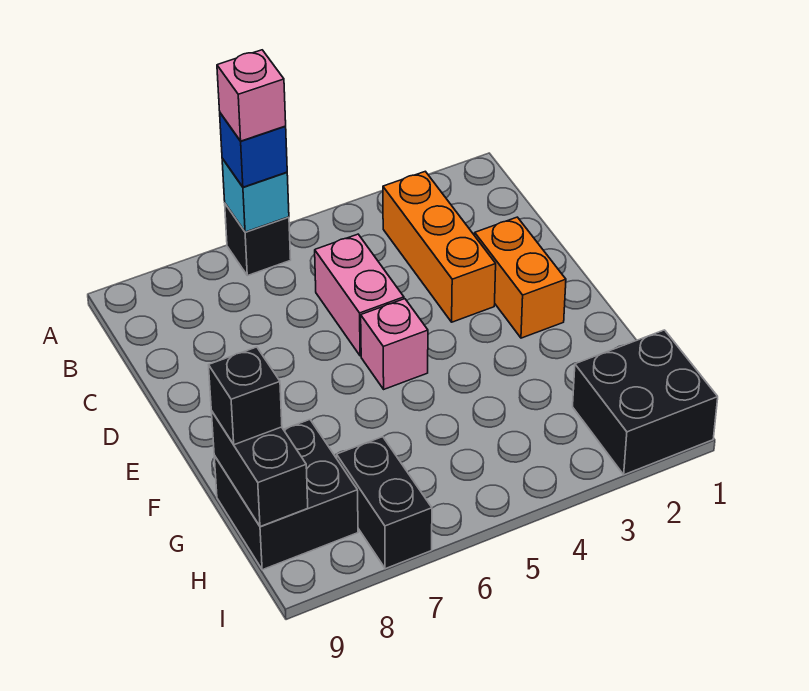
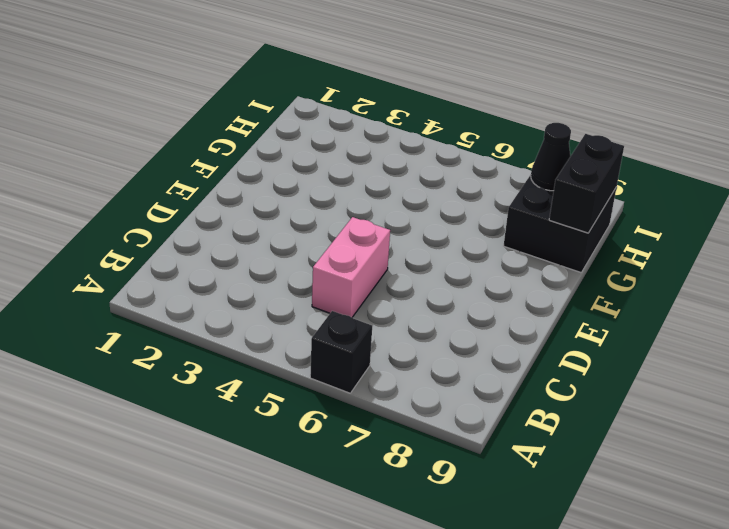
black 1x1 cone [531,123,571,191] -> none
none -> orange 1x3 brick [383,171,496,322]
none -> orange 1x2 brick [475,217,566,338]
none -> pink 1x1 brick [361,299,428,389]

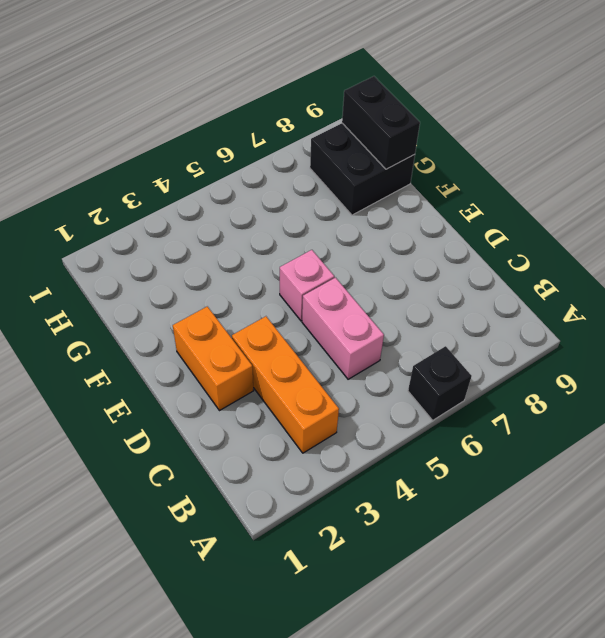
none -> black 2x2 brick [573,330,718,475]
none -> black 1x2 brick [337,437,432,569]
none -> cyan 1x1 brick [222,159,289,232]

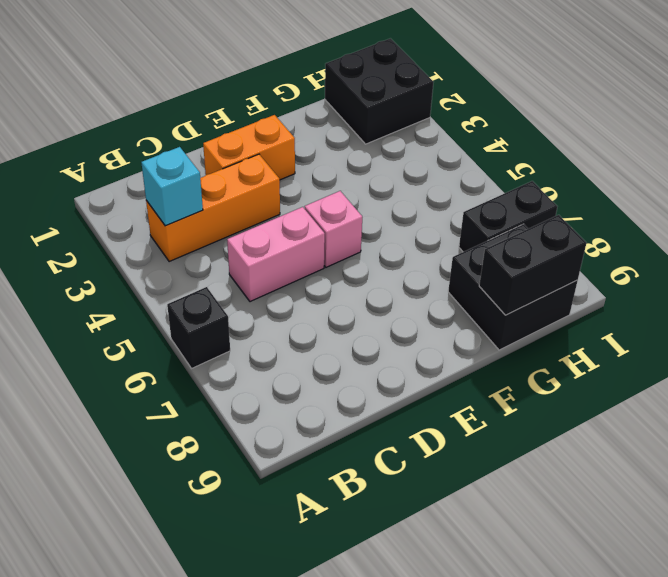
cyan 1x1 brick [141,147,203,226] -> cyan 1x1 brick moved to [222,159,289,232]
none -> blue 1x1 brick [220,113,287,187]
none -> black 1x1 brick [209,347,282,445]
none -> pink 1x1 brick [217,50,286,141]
---
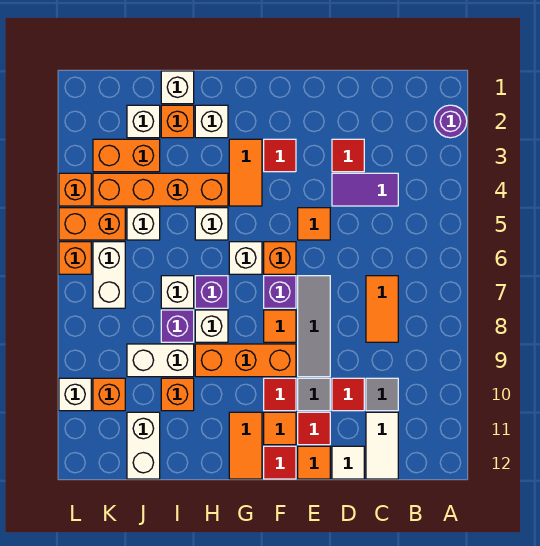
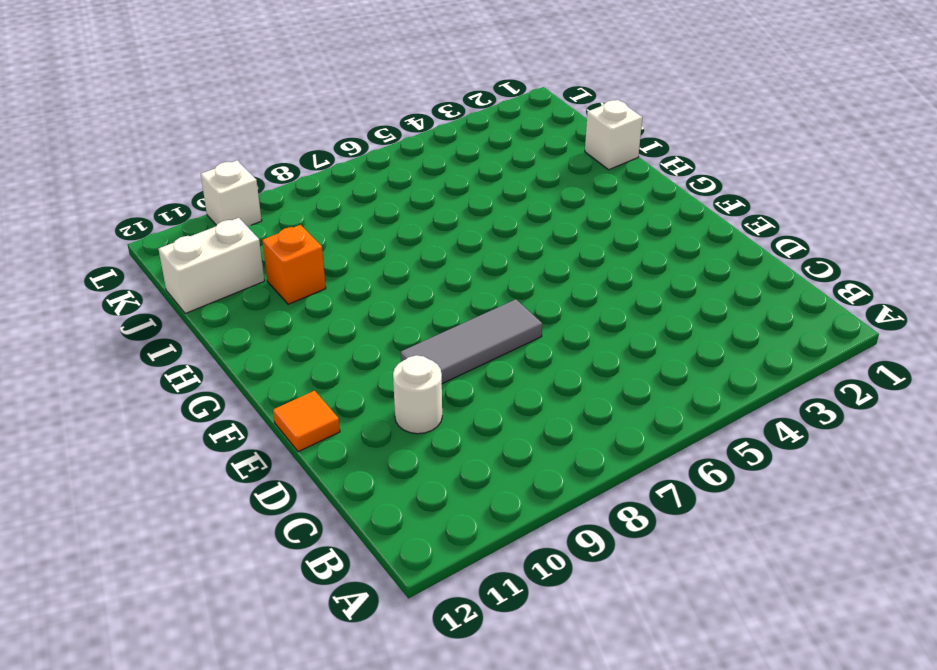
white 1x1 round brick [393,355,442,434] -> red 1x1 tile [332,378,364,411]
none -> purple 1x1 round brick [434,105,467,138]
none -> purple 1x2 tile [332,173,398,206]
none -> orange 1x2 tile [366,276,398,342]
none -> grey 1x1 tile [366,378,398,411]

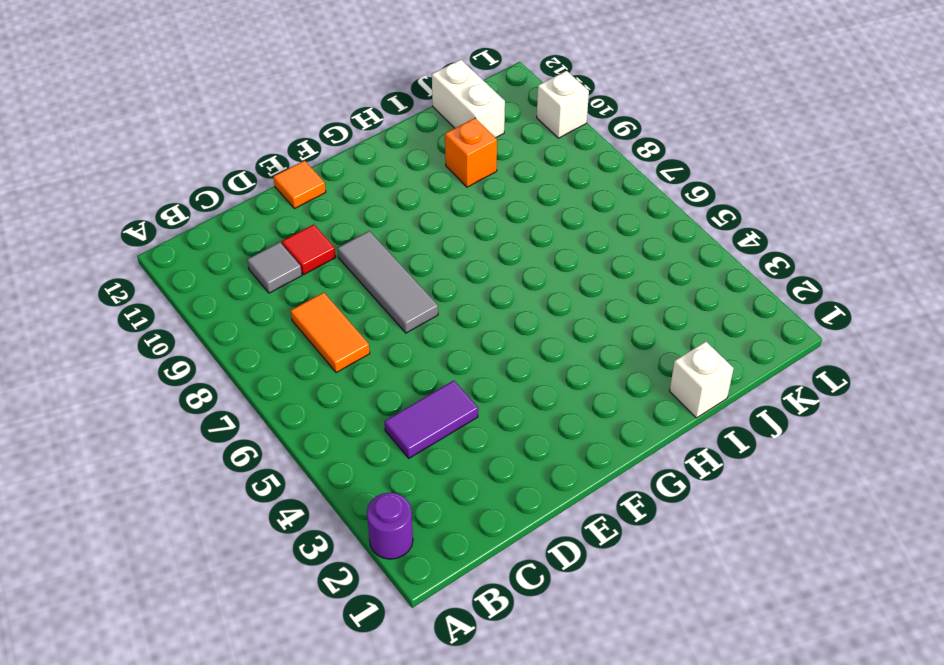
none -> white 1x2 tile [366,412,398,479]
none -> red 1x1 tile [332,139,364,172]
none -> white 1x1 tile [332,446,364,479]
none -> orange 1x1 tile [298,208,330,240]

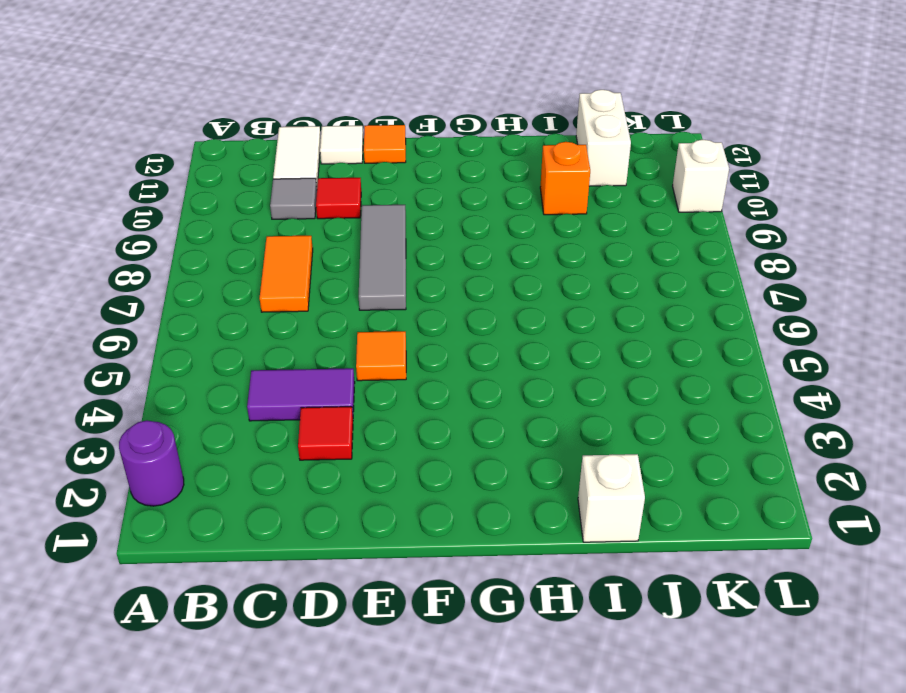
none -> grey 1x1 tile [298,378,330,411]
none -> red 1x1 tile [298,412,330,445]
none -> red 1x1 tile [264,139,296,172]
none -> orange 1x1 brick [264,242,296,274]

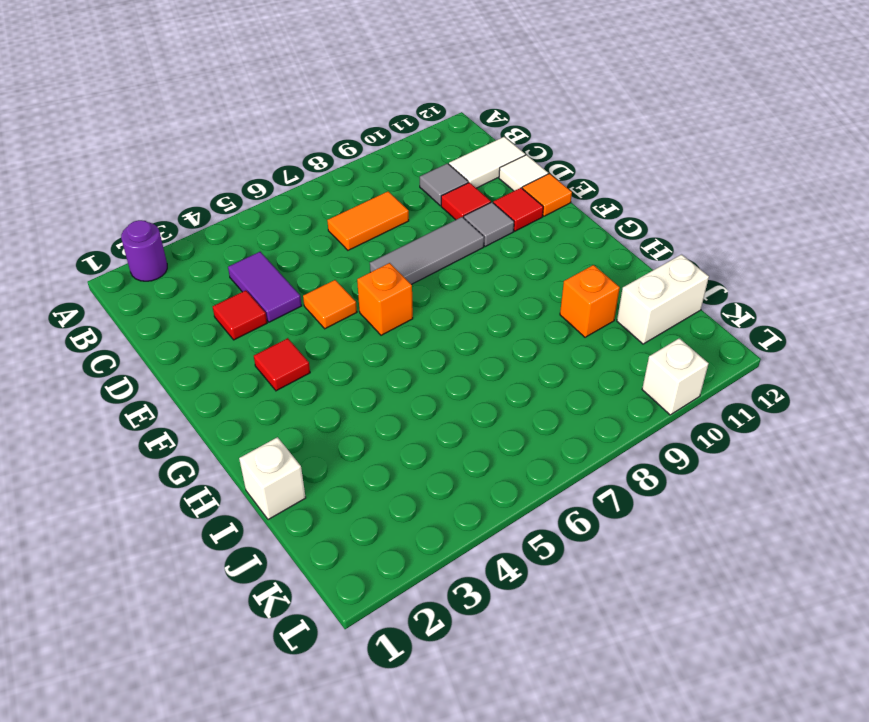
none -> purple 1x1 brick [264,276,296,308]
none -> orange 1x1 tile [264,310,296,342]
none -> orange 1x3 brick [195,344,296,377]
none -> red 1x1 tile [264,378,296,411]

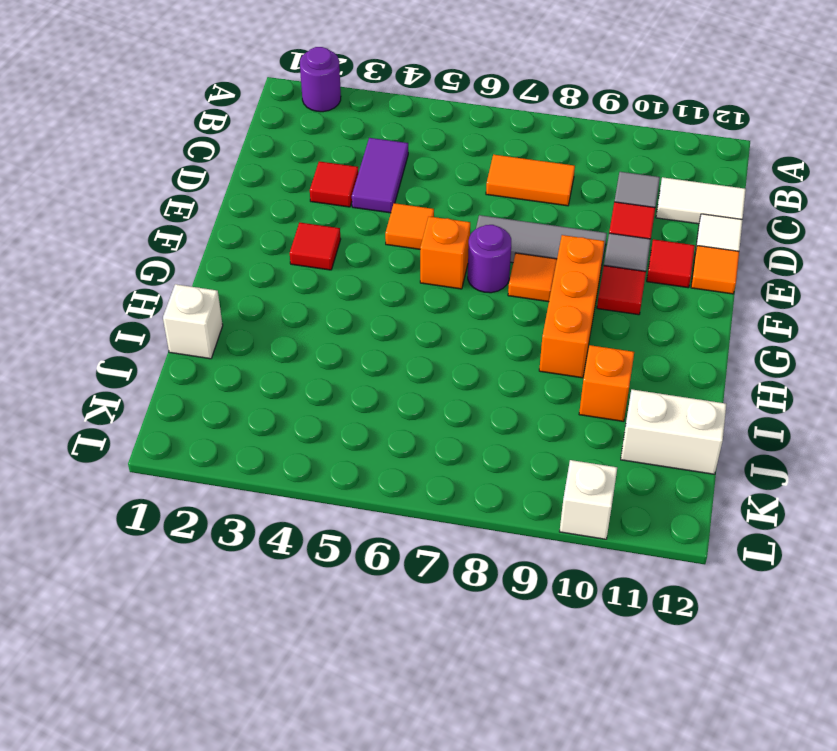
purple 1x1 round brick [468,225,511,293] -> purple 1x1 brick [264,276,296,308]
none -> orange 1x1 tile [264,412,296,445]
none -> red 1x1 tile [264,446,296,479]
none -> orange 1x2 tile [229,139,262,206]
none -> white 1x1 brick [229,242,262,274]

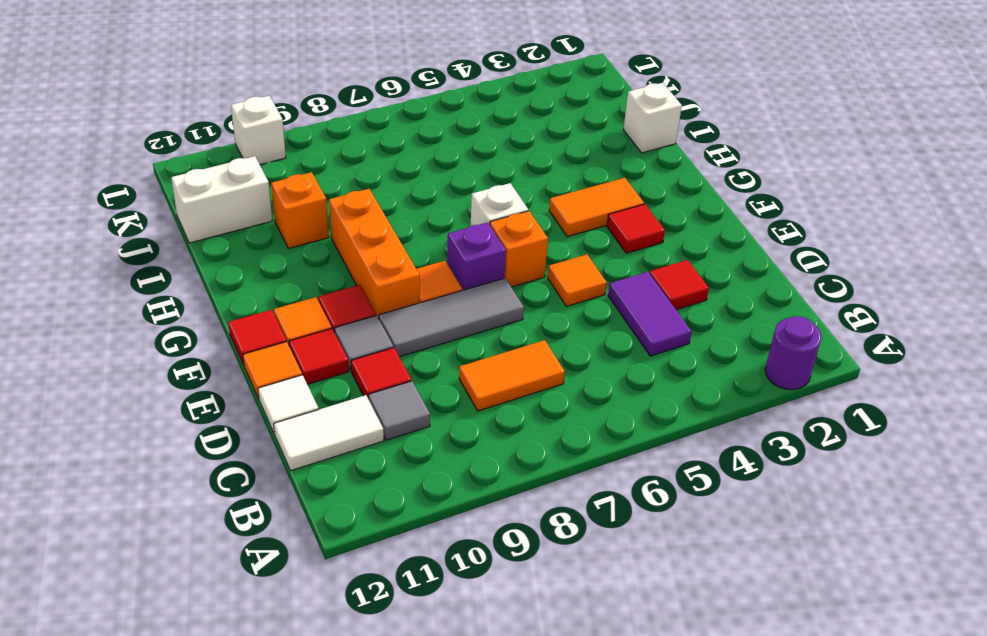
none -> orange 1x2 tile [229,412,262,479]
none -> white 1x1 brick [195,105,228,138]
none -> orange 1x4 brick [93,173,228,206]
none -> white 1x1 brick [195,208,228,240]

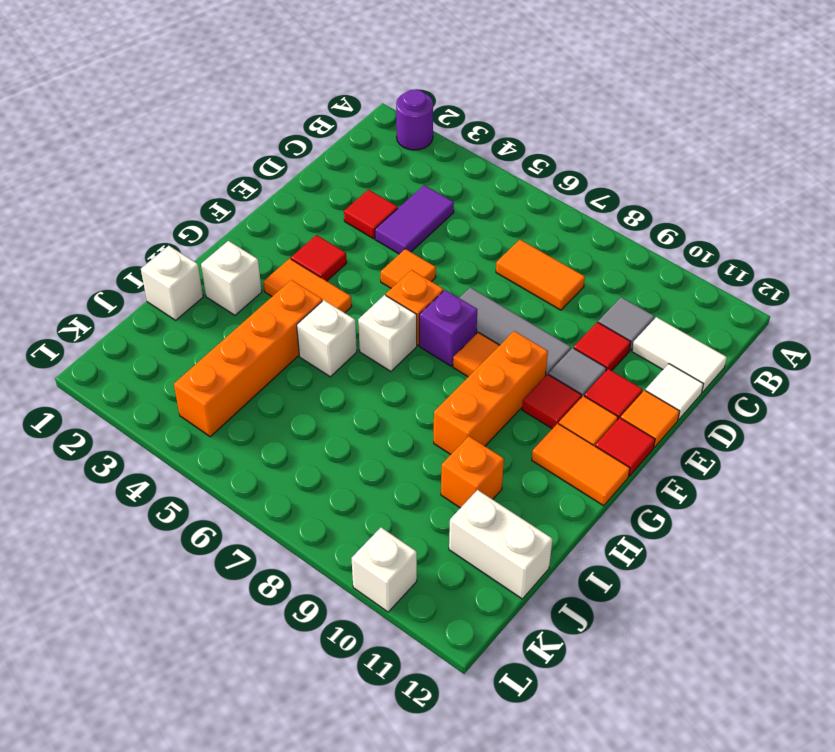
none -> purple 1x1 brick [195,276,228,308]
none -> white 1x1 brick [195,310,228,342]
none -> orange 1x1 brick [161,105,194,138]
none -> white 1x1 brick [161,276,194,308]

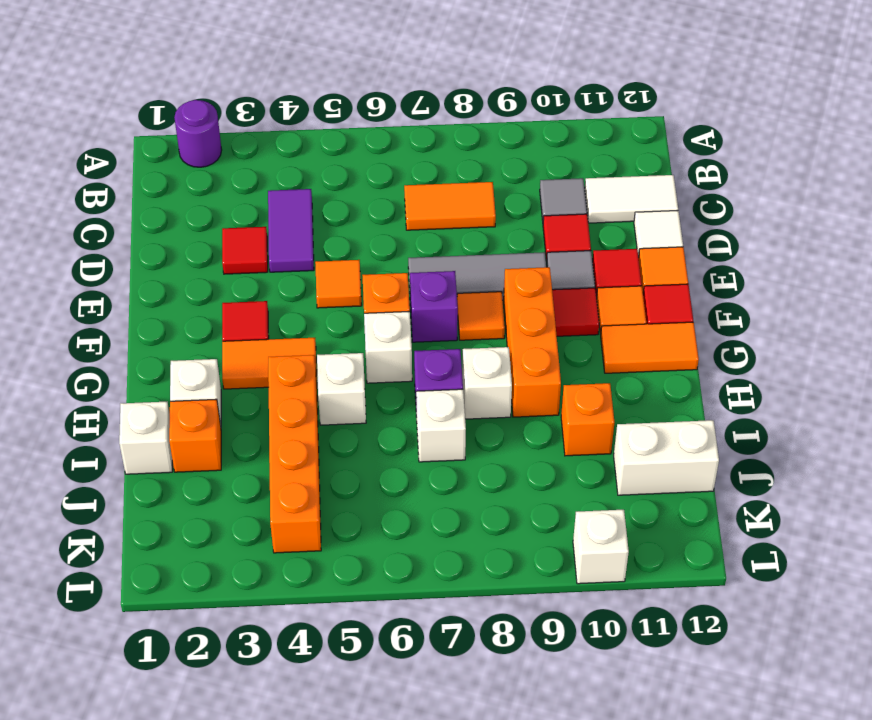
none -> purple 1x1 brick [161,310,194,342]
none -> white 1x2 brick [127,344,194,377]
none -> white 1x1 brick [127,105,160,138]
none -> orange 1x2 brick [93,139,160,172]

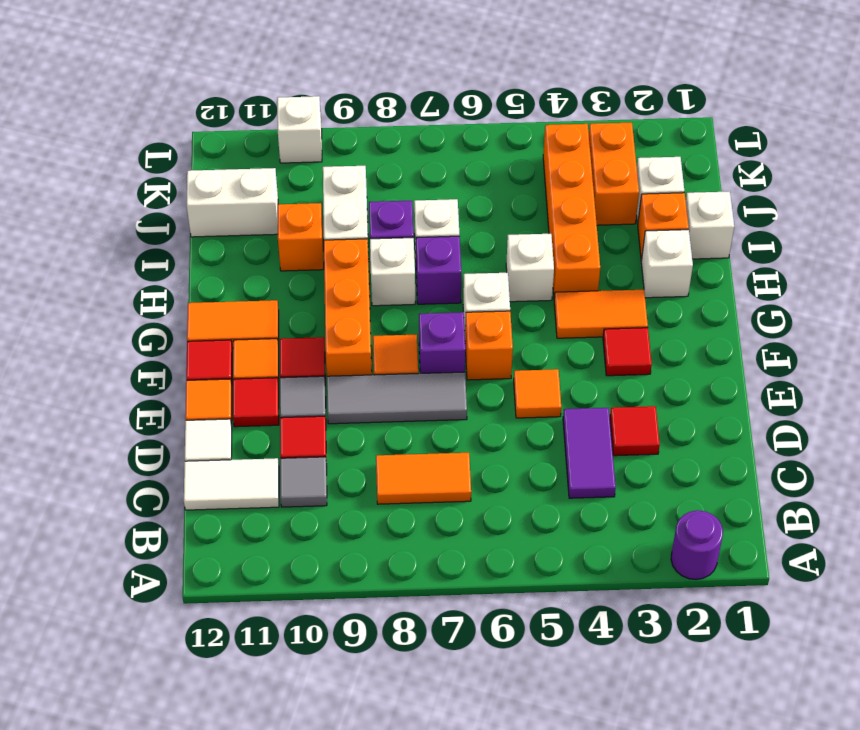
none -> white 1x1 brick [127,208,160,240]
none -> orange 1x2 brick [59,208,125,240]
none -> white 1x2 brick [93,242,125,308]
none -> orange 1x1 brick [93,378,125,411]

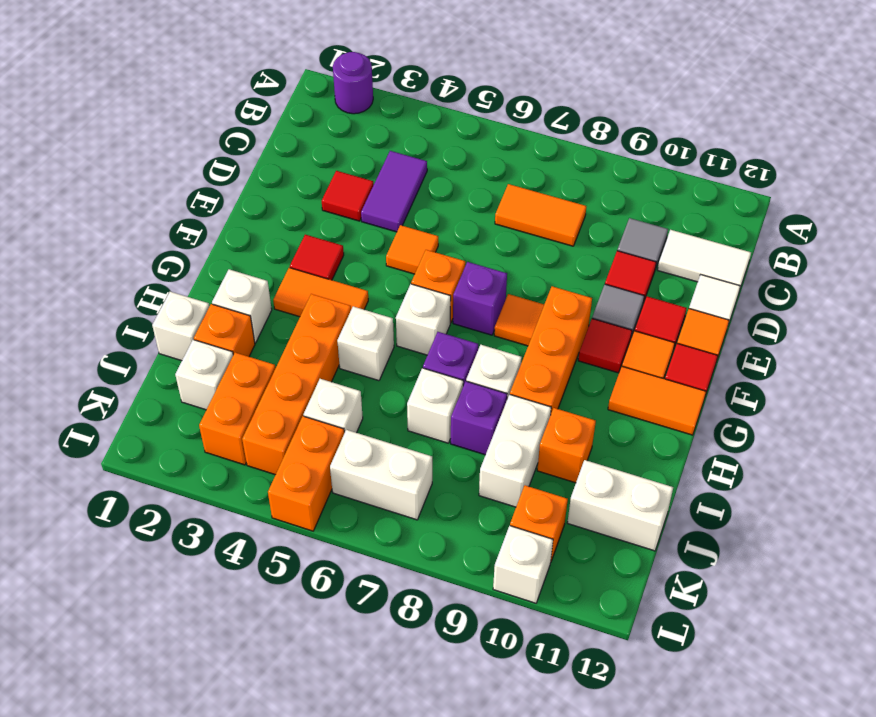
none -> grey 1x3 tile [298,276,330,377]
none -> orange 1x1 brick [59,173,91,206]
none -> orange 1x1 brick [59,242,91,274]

__Exercise description__:
Could you find every line in the records above that has the string "pink" and copy it?

__Answer__:
none -> pink 1x1 brick [361,299,428,389]
none -> pink 1x1 brick [217,50,286,141]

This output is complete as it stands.